- ENTRIES SUPPLIED:
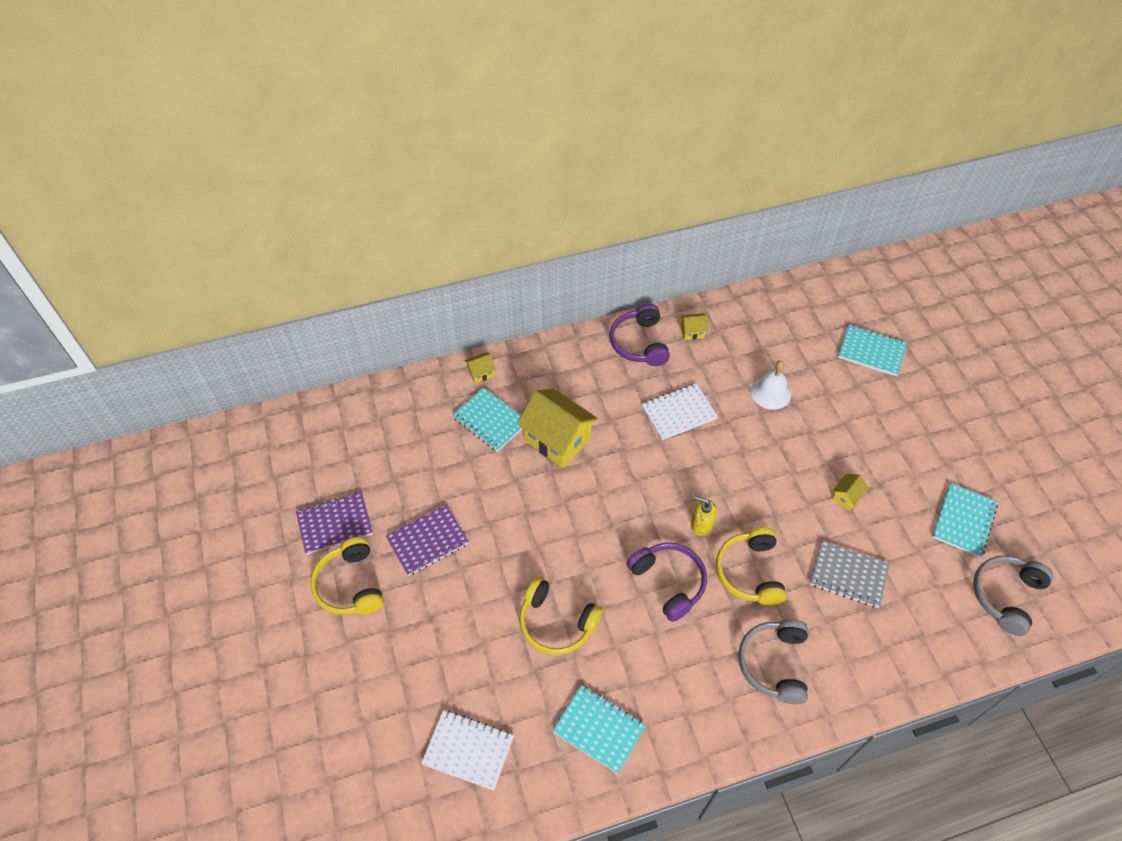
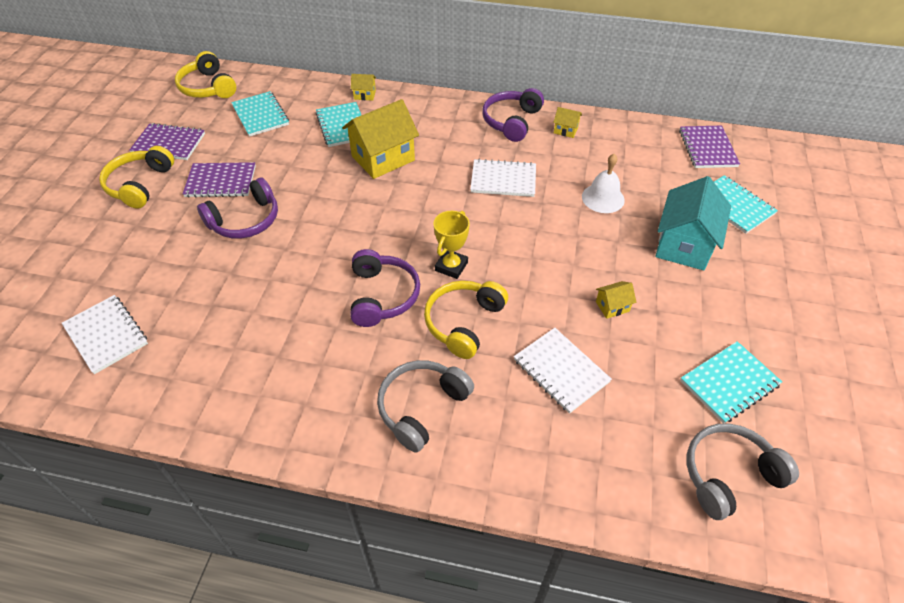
camera: 30 degrees right, 5 degrees down
yellow house [517,388,598,468] -> yellow house turned 75 degrees clockwise [342,99,419,179]
yellow headphones [519,577,603,655] -> yellow headphones moved to [175,51,236,98]
turquoise notebook [552,685,646,774] -> turquoise notebook moved to [231,91,289,137]
yellow soap dispenser [691,496,717,535] -> yellow trophy [433,211,470,279]
grey notebook [810,540,890,608] -> white notebook [514,328,612,414]
none -> purple headphones [197,177,278,239]
none -> turquoise house [655,176,731,270]
none -> purple notebook [679,126,740,168]

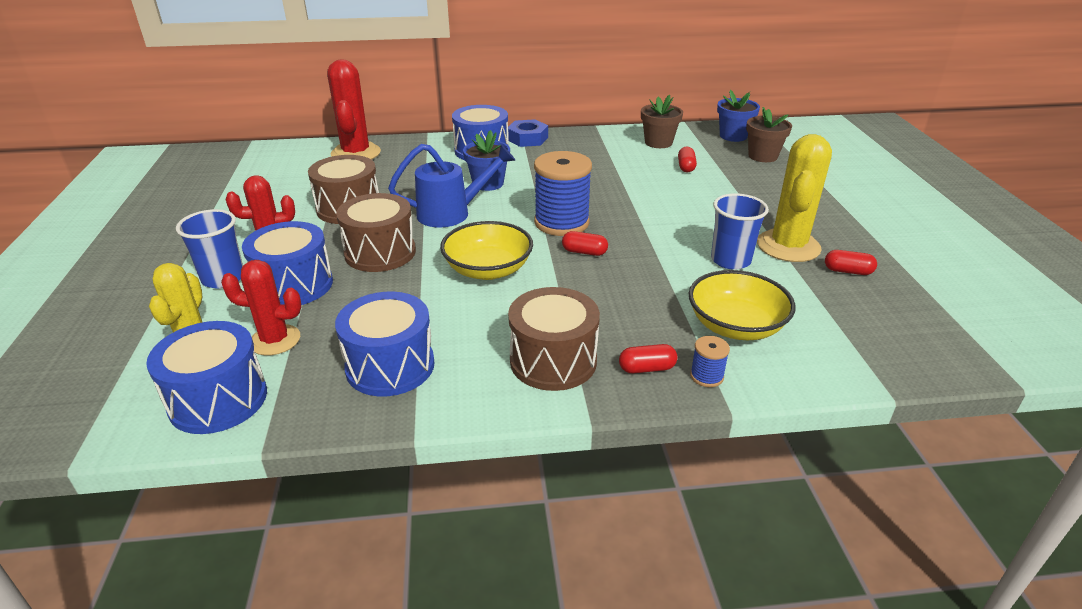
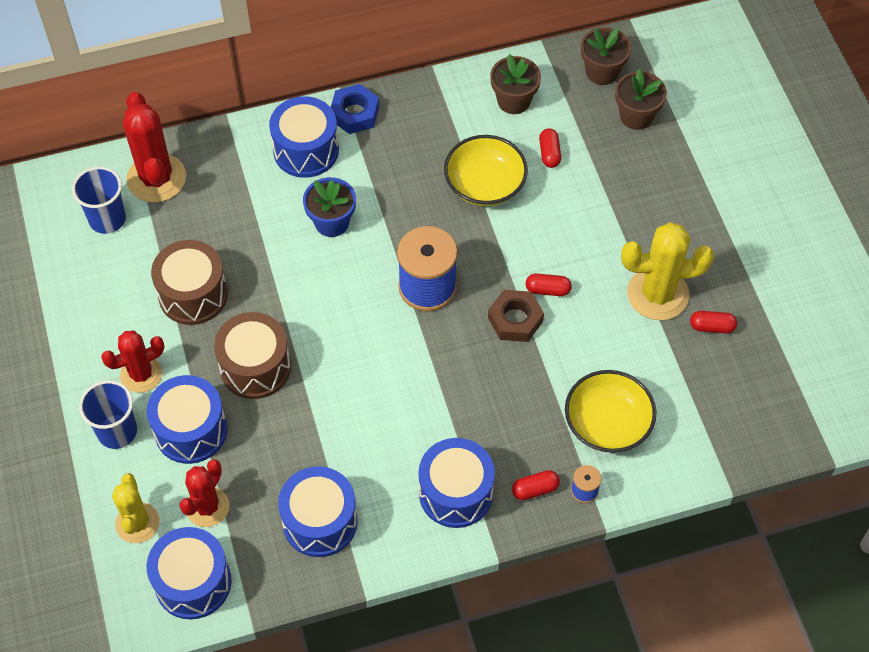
camera: 10 degrees left, 25 degrees up
red cactus [221,260,302,356] -> red cactus turned 60 degrees counterclockwise [179,459,229,527]
blue watering can [388,144,516,228] -> none
yellow bowl [440,221,533,280] -> yellow bowl moved to [444,135,528,206]
brown drum [508,287,600,391] -> blue drum [419,438,495,528]
red capsule [562,231,608,256] -> red capsule moved to [526,273,572,296]
blue cup [711,193,769,270] -> blue cup moved to [72,166,126,234]
blue flower pot [717,90,760,142] -> brown flower pot [581,27,631,85]
yellow cactus [757,134,832,262] -> yellow cactus turned 75 degrees clockwise [621,222,714,320]
none -> brown nut [488,290,544,342]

- YOUR TASK:
Repeat all of the entries word for word, but omit the pictures.

- RESULT OF THE TASK:
camera: 30 degrees right, 5 degrees down
yellow house [517,388,598,468] -> yellow house turned 75 degrees clockwise [342,99,419,179]
yellow headphones [519,577,603,655] -> yellow headphones moved to [175,51,236,98]
turquoise notebook [552,685,646,774] -> turquoise notebook moved to [231,91,289,137]
yellow soap dispenser [691,496,717,535] -> yellow trophy [433,211,470,279]
grey notebook [810,540,890,608] -> white notebook [514,328,612,414]
none -> purple headphones [197,177,278,239]
none -> turquoise house [655,176,731,270]
none -> purple notebook [679,126,740,168]

camera: 10 degrees left, 25 degrees up
red cactus [221,260,302,356] -> red cactus turned 60 degrees counterclockwise [179,459,229,527]
blue watering can [388,144,516,228] -> none
yellow bowl [440,221,533,280] -> yellow bowl moved to [444,135,528,206]
brown drum [508,287,600,391] -> blue drum [419,438,495,528]
red capsule [562,231,608,256] -> red capsule moved to [526,273,572,296]
blue cup [711,193,769,270] -> blue cup moved to [72,166,126,234]
blue flower pot [717,90,760,142] -> brown flower pot [581,27,631,85]
yellow cactus [757,134,832,262] -> yellow cactus turned 75 degrees clockwise [621,222,714,320]
none -> brown nut [488,290,544,342]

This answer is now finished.